Extracted records:

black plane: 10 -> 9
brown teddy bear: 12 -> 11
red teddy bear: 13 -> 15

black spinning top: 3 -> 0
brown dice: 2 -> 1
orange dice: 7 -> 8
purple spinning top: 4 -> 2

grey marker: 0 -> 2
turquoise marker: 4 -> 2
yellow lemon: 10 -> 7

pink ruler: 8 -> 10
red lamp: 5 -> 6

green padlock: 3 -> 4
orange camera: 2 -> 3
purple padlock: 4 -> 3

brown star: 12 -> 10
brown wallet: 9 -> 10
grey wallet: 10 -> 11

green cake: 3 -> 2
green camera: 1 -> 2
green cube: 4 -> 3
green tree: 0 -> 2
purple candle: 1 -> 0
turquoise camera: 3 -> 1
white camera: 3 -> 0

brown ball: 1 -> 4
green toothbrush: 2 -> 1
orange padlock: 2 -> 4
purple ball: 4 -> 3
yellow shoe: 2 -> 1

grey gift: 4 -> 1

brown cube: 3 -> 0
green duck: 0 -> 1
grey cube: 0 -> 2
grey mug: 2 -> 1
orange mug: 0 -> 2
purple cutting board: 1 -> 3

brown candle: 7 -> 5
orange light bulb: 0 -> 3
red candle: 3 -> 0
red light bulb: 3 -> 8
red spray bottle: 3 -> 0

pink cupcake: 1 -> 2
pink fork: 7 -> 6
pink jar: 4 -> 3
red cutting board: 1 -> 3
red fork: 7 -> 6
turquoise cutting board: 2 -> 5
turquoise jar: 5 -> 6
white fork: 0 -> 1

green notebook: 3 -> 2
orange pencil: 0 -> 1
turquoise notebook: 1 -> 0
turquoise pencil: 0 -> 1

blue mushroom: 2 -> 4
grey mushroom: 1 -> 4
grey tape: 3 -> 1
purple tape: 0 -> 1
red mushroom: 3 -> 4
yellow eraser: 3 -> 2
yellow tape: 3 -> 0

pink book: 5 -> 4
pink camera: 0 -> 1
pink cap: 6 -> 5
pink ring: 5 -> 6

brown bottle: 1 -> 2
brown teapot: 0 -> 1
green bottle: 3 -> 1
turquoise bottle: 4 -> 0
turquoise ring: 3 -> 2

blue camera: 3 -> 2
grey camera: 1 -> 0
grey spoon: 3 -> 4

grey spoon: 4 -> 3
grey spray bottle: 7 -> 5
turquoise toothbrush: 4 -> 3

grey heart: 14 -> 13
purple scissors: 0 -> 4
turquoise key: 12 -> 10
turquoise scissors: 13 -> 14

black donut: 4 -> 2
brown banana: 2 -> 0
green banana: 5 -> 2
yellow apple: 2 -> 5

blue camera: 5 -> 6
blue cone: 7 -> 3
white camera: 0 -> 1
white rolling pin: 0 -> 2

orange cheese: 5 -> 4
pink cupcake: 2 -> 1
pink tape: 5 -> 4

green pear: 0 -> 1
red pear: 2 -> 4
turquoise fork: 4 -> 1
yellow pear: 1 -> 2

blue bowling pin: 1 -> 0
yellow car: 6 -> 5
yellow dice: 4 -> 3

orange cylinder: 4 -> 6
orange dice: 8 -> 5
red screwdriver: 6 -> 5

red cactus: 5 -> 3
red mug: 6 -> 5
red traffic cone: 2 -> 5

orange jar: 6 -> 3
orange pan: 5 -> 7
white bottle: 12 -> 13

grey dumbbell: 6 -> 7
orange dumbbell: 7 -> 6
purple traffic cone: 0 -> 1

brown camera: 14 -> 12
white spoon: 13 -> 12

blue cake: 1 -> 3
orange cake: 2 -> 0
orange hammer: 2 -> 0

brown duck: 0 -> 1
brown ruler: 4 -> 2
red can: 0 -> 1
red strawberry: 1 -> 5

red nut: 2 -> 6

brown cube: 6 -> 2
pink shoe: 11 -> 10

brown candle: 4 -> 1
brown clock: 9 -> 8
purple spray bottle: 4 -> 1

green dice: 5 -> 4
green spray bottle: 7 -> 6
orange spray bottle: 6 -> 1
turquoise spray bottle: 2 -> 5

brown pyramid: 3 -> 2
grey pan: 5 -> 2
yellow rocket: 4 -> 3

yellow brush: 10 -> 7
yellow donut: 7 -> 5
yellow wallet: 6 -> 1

The problem: Reproduce every entry above without a single alteration.

Reply:
black plane: 10 -> 9
brown teddy bear: 12 -> 11
red teddy bear: 13 -> 15

black spinning top: 3 -> 0
brown dice: 2 -> 1
orange dice: 7 -> 8
purple spinning top: 4 -> 2

grey marker: 0 -> 2
turquoise marker: 4 -> 2
yellow lemon: 10 -> 7

pink ruler: 8 -> 10
red lamp: 5 -> 6

green padlock: 3 -> 4
orange camera: 2 -> 3
purple padlock: 4 -> 3

brown star: 12 -> 10
brown wallet: 9 -> 10
grey wallet: 10 -> 11

green cake: 3 -> 2
green camera: 1 -> 2
green cube: 4 -> 3
green tree: 0 -> 2
purple candle: 1 -> 0
turquoise camera: 3 -> 1
white camera: 3 -> 0

brown ball: 1 -> 4
green toothbrush: 2 -> 1
orange padlock: 2 -> 4
purple ball: 4 -> 3
yellow shoe: 2 -> 1

grey gift: 4 -> 1

brown cube: 3 -> 0
green duck: 0 -> 1
grey cube: 0 -> 2
grey mug: 2 -> 1
orange mug: 0 -> 2
purple cutting board: 1 -> 3

brown candle: 7 -> 5
orange light bulb: 0 -> 3
red candle: 3 -> 0
red light bulb: 3 -> 8
red spray bottle: 3 -> 0

pink cupcake: 1 -> 2
pink fork: 7 -> 6
pink jar: 4 -> 3
red cutting board: 1 -> 3
red fork: 7 -> 6
turquoise cutting board: 2 -> 5
turquoise jar: 5 -> 6
white fork: 0 -> 1

green notebook: 3 -> 2
orange pencil: 0 -> 1
turquoise notebook: 1 -> 0
turquoise pencil: 0 -> 1

blue mushroom: 2 -> 4
grey mushroom: 1 -> 4
grey tape: 3 -> 1
purple tape: 0 -> 1
red mushroom: 3 -> 4
yellow eraser: 3 -> 2
yellow tape: 3 -> 0

pink book: 5 -> 4
pink camera: 0 -> 1
pink cap: 6 -> 5
pink ring: 5 -> 6

brown bottle: 1 -> 2
brown teapot: 0 -> 1
green bottle: 3 -> 1
turquoise bottle: 4 -> 0
turquoise ring: 3 -> 2

blue camera: 3 -> 2
grey camera: 1 -> 0
grey spoon: 3 -> 4

grey spoon: 4 -> 3
grey spray bottle: 7 -> 5
turquoise toothbrush: 4 -> 3

grey heart: 14 -> 13
purple scissors: 0 -> 4
turquoise key: 12 -> 10
turquoise scissors: 13 -> 14

black donut: 4 -> 2
brown banana: 2 -> 0
green banana: 5 -> 2
yellow apple: 2 -> 5

blue camera: 5 -> 6
blue cone: 7 -> 3
white camera: 0 -> 1
white rolling pin: 0 -> 2

orange cheese: 5 -> 4
pink cupcake: 2 -> 1
pink tape: 5 -> 4

green pear: 0 -> 1
red pear: 2 -> 4
turquoise fork: 4 -> 1
yellow pear: 1 -> 2

blue bowling pin: 1 -> 0
yellow car: 6 -> 5
yellow dice: 4 -> 3

orange cylinder: 4 -> 6
orange dice: 8 -> 5
red screwdriver: 6 -> 5

red cactus: 5 -> 3
red mug: 6 -> 5
red traffic cone: 2 -> 5

orange jar: 6 -> 3
orange pan: 5 -> 7
white bottle: 12 -> 13

grey dumbbell: 6 -> 7
orange dumbbell: 7 -> 6
purple traffic cone: 0 -> 1

brown camera: 14 -> 12
white spoon: 13 -> 12

blue cake: 1 -> 3
orange cake: 2 -> 0
orange hammer: 2 -> 0

brown duck: 0 -> 1
brown ruler: 4 -> 2
red can: 0 -> 1
red strawberry: 1 -> 5

red nut: 2 -> 6

brown cube: 6 -> 2
pink shoe: 11 -> 10

brown candle: 4 -> 1
brown clock: 9 -> 8
purple spray bottle: 4 -> 1

green dice: 5 -> 4
green spray bottle: 7 -> 6
orange spray bottle: 6 -> 1
turquoise spray bottle: 2 -> 5

brown pyramid: 3 -> 2
grey pan: 5 -> 2
yellow rocket: 4 -> 3

yellow brush: 10 -> 7
yellow donut: 7 -> 5
yellow wallet: 6 -> 1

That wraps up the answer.